Stored entries:
** START **
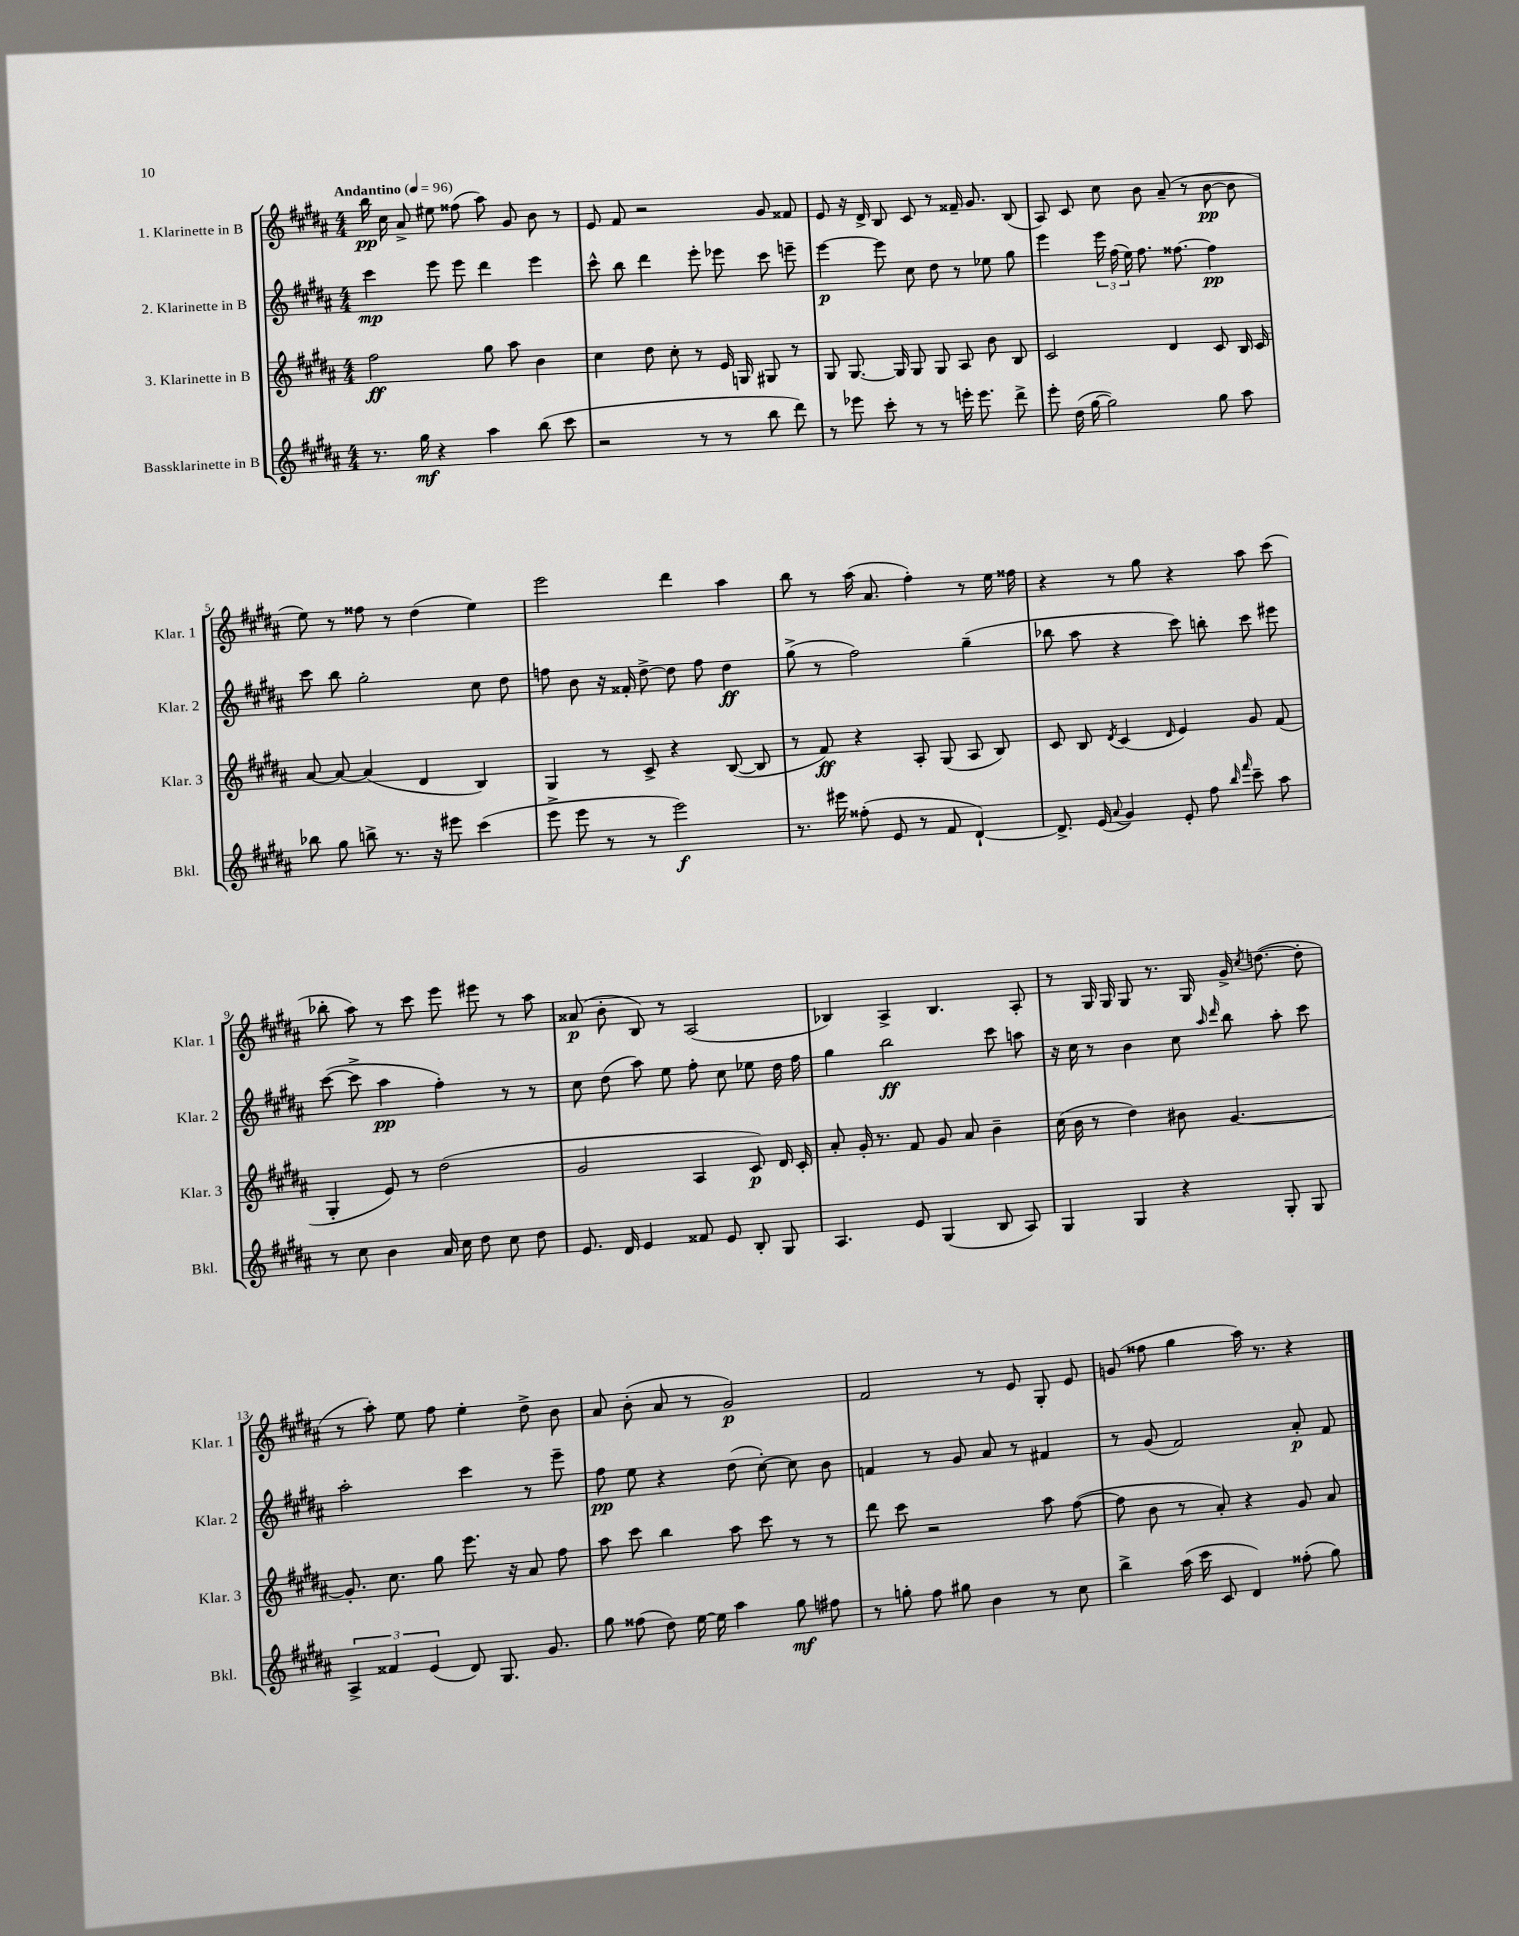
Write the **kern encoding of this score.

**kern	**dynam	**kern	**dynam	**kern	**dynam	**kern	**dynam
*part4	*part4	*part3	*part3	*part2	*part2	*part1	*part1
*staff4	*staff4	*staff3	*staff3	*staff2	*staff2	*staff1	*staff1
*I"Bassklarinette in B	*	*I"3. Klarinette in B	*	*I"2. Klarinette in B	*	*I"1. Klarinette in B	*
*I'Bkl.	*	*I'Klar. 3	*	*I'Klar. 2	*	*I'Klar. 1	*
*clefG2	*	*clefG2	*	*clefG2	*	*clefG2	*
*k[f#c#g#d#a#]	*	*k[f#c#g#d#a#]	*	*k[f#c#g#d#a#]	*	*k[f#c#g#d#a#]	*
*M4/4	*	*M4/4	*	*M4/4	*	*M4/4	*
*MM96	*	*MM96	*	*MM96	*	*MM96	*
=1	=1	=1	=1	=1	=1	=1	=1
!	!	!	!	!	!	!LO:TX:a:B:t=Andantino	!
8.r	.	2ff#\	ff	4ccc#\	mp	16bb\	pp
.	.	.	.	.	.	16cc#\	.
.	.	.	.	.	.	8a#^/	.
16gg#\	mf	.	.	.	.	.	.
4r	.	.	.	8eee\	.	8ee#X\	.
.	.	.	.	8eee\	.	(8ff##X\	.
4aa#\	.	8gg#\	.	4ddd#\	.	8aa#\)	.
.	.	8aa#\	.	.	.	8g#/	.
(8bb\	.	4b\	.	4eee\	.	8b\	.
8ccc#\	.	.	.	.	.	8r	.
=2	=2	=2	=2	=2	=2	=2	=2
2r	.	4cc#\	.	8ccc#^^\	.	8e/	.
.	.	.	.	8bb\	.	8f#/	.
.	.	8dd#\	.	4ddd#\	.	2r	.
.	.	8cc#'\	.	.	.	.	.
8r	.	8r	.	8eee'\	.	.	.
8r	.	16e/	.	8eee-X\	.	.	.
.	.	16Gn/	.	.	.	.	.
8bb\	.	8G#X/	.	8ccc#\	.	8g#/	.
8ddd#\)	.	8r	.	8eeen~\	.	8f##X/	.
=3	=3	=3	=3	=3	=3	=3	=3
8r	.	8G#/	.	[4eee\	p	8e/	.
8eee-X\	.	[8.G#/	.	.	.	16r	.
.	.	.	.	.	.	16d#^/	.
8ccc#'\	.	.	.	8eee\]	.	8B/	.
.	.	16G#/]	.	.	.	.	.
8r	.	8G#/	.	8cc#\	.	8c#/	.
8r	.	8G#/	.	8dd#\	.	8r	.
16eeen'\	.	8A#/	.	8r	.	16f##X~/	.
8.eee\	.	.	.	.	.	8.g#/	.
.	.	8b\	.	8ee-X\	.	.	.
8ddd#^\	.	8B/	.	8gg#\	.	(8B/	.
=4	=4	=4	=4	=4	=4	=4	=4
8eee'\	.	2c#/	.	4eee\	.	8A#/)	.
(16dd#\	.	.	.	.	.	8c#/	.
[16gg#\	.	.	.	.	.	.	.
2gg#\])	.	.	.	24eee\	.	8cc#\	.
.	.	.	.	(24ff#\	.	.	.
.	.	.	.	24ee\)	.	.	.
.	.	.	.	8.ff#\	.	8b\	.
.	.	4d#/	.	.	.	(8a#~/	.
.	.	.	.	[8.ff##X\	.	.	.
.	.	.	.	.	.	8r	.
8gg#\	.	8c#/	.	4ff##\]	pp	[8b\	pp
8aa#\	.	16B/	.	.	.	8b\]	.
.	.	16c#/	.	.	.	.	.
!!LO:LB:g=z
=5	=5	=5	=5	=5	=5	=5	=5
8bb-X\	.	[8a#/	.	8ccc#\	.	8ee\)	.
8gg#\	.	8a#/_	.	8bb\	.	8r	.
8bbn^\	.	(4a#/]	.	2gg#'\	.	8ff##X\	.
8.r	.	.	.	.	.	8r	.
.	.	4d#/	.	.	.	(4dd#\	.
16r	.	.	.	.	.	.	.
8eee#X\	.	.	.	.	.	.	.
(4ccc#\	.	4B/)	.	8cc#\	.	4ee\)	.
.	.	.	.	8dd#\	.	.	.
=6	=6	=6	=6	=6	=6	=6	=6
8eee^\	.	4G#/	.	8ffn\	.	2eee\	.
8eee\	.	.	.	8b\	.	.	.
8r	.	8r	.	16r	.	.	.
.	.	.	.	16f##X'/	.	.	.
8r	.	8c#^/	.	[8dd#^\	.	.	.
2eee\)	f	4r	.	8dd#\]	.	4ddd#\	.
.	.	.	.	8ff\	.	.	.
.	.	([8B/	.	4dd#\	ff	4aa#\	.
.	.	8B/]	.	.	.	.	.
=7	=7	=7	=7	=7	=7	=7	=7
8.r	.	8r	.	(8gg#^\	.	8bb\	.
.	.	8f#/)	ff	8r	.	8r	.
16eee#X\	.	.	.	.	.	.	.
(8ff##X'\	.	4r	.	2ff#\)	.	(16aa#\	.
.	.	.	.	.	.	8.a#/	.
8e/	.	.	.	.	.	.	.
8r	.	8A#'/	.	.	.	4ff#'\)	.
8f#/	.	(8G#/	.	.	.	.	.
[4d#`/)	.	8A#/	.	(4gg#~\	.	8r	.
.	.	8B/)	.	.	.	16ee\	.
.	.	.	.	.	.	16ff##X\	.
=8	=8	=8	=8	=8	=8	=8	=8
8.d#^/]	.	8c#/	.	8bb-X\	.	4r	.
.	.	8B/	.	8aa#\	.	.	.
(16e/	.	.	.	.	.	.	.
8qqa#/	.	8qd#/	.	.	.	.	.
4g#/)	.	(4c#/	.	4r	.	8r	.
.	.	.	.	.	.	8gg#\	.
.	.	16qqd#/	.	.	.	.	.
8e'/	.	4e/)	.	8ccc#\)	.	4r	.
8ff#\	.	.	.	8bbn'\	.	.	.
16qqbb/	.	.	.	.	.	.	.
16qqfff#/	.	.	.	.	.	.	.
8ccc#~\	.	8g#/	.	8ccc#\	.	8aa#\	.
8aa#\	.	(8f#/	.	8eee#X\	.	(8ccc#\	.
!!LO:LB:g=z
=9	=9	=9	=9	=9	=9	=9	=9
8r	.	4G#'/	.	([8ccc#\	.	8bb-X'\	.
8cc#\	.	.	.	8ccc#^\]	.	8aa#\)	.
4b\	.	8e/)	.	4aa#\	pp	8r	.
.	.	8r	.	.	.	8ccc#\	.
16a#/	.	(2dd#\	.	4ff#'\)	.	8eee\	.
16cc#\	.	.	.	.	.	.	.
8dd#\	.	.	.	.	.	8eee#X\	.
8cc#\	.	.	.	8r	.	8r	.
8dd#\	.	.	.	8r	.	8aa#\	.
=10	=10	=10	=10	=10	=10	=10	=10
8.e/	.	2g#/	.	8cc#\	.	(8a##X/	p
.	.	.	.	(8dd#\	.	8b'\	.
16d#/	.	.	.	.	.	.	.
4e/	.	.	.	8aa#\)	.	8B/)	.
.	.	.	.	8ee\	.	8r	.
8f##X/	.	4A#/	.	8ff#'\	.	(2A#/	.
8e/	.	.	.	8cc#\	.	.	.
8B'/	.	8c#/)	p	8ee-X\	.	.	.
8G#/	.	16d#/	.	16dd#\	.	.	.
.	.	16c#'/	.	16ff#\	.	.	.
=11	=11	=11	=11	=11	=11	=11	=11
4.A#/	.	8a#'/	.	4gg#\	.	4B-X/)	.
.	.	16g#'/	.	.	.	.	.
.	.	8.r	.	.	.	.	.
.	.	.	.	2bb\	ff	4A#^/	.
8e/	.	8f#/	.	.	.	.	.
(4G#/	.	8g#/	.	.	.	4.B-/	.
.	.	8a#/	.	.	.	.	.
8B/	.	4b~\	.	8ccc#\	.	.	.
8A#/)	.	.	.	8aan\	.	8A#'/	.
=12	=12	=12	=12	=12	=12	=12	=12
4G#/	.	(16cc#\	.	16r	.	8r	.
.	.	16b\	.	16cc#\	.	.	.
.	.	8r	.	8r	.	16G#/	.
.	.	.	.	.	.	16G#/	.
4G#/	.	4dd#\)	.	4b\	.	8G#/	.
.	.	.	.	.	.	8.r	.
4r	.	8b#X\	.	8cc#\	.	.	.
.	.	.	.	.	.	16G#/	.
.	.	.	.	16qqaa#/	.	.	.
.	.	.	.	16qqddd#/	.	.	.
.	.	[4.g#/	.	8bb\	.	16g#^/	.
.	.	.	.	.	.	8qcc#/	.
.	.	.	.	.	.	([8.ddn\	.
8G#'/	.	.	.	8aa#'\	.	.	.
8G#/	.	.	.	8ccc#\	.	8dd'\]	.
!!LO:LB:g=z
=13	=13	=13	=13	=13	=13	=13	=13
6A#^/	.	8.g#'/]	.	2aa#'\	.	8r	.
.	.	.	.	.	.	8aa#'\)	.
6f##X/	.	.	.	.	.	.	.
.	.	8.cc#\	.	.	.	.	.
.	.	.	.	.	.	8ee\	.
(6e/	.	.	.	.	.	.	.
.	.	8gg#\	.	.	.	8ff#\	.
8d#/)	.	8.eee\	.	4ccc#\	.	4ee'\	.
8.G#/	.	.	.	.	.	.	.
.	.	16r	.	.	.	.	.
.	.	8a#/	.	8r	.	8dd#^\	.
8.g#/	.	.	.	.	.	.	.
.	.	8ff#\	.	8eee~\	.	8b\	.
=14	=14	=14	=14	=14	=14	=14	=14
8gg#\	.	8aa#\	.	8ff#\	pp	8a#/	.
(8ff##X\	.	8ccc#\	.	8ee\	.	(8b'\	.
8dd#\)	.	4bb\	.	4r	.	8a#/	.
[16ee\	.	.	.	.	.	8r	.
16ee\]	.	.	.	.	.	.	.
4aa#\	.	8aa#\	.	(8dd#\	.	2g#/)	p
.	.	8ccc#\	.	[8cc#'\)	.	.	.
8gg#\	mf	8r	.	8cc#\]	.	.	.
8ff#X\	.	8r	.	8b\	.	.	.
=15	=15	=15	=15	=15	=15	=15	=15
8r	.	8ddd#\	.	4fn/	.	2f#/	.
8ggn'\	.	8ccc#\	.	.	.	.	.
8ff#\	.	2r	.	8r	.	.	.
8gg#X\	.	.	.	8g#/	.	.	.
4b\	.	.	.	8a#/	.	8r	.
.	.	.	.	8r	.	8e/	.
8r	.	8aa#\	.	4f#X/	.	8G#'/	.
8cc#\	.	([8ff#\	.	.	.	8e/	.
=16	=16	=16	=16	=16	=16	=16	=16
4bb^\	.	8ff#\]	.	8r	.	(8gn/	.
.	.	8b\	.	(8g#/	.	8ff##X\	.
(16aa#\	.	8r	.	2f#/)	.	4gg#\	.
16ccc#\	.	.	.	.	.	.	.
8c#/	.	8a#'/)	.	.	.	.	.
4d#/)	.	4r	.	.	.	16aa#\)	.
.	.	.	.	.	.	8.r	.
(8ff##X'\	.	8g#/	.	8a#'/	p	4r	.
8gg#\)	.	8a#/	.	8f#/	.	.	.
==	==	==	==	==	==	==	==
*-	*-	*-	*-	*-	*-	*-	*-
** END **
▶ **Task objective**
How many lines of the listing above contain the string "kern"? Reply with the number alone.

▶ **Full answer**
2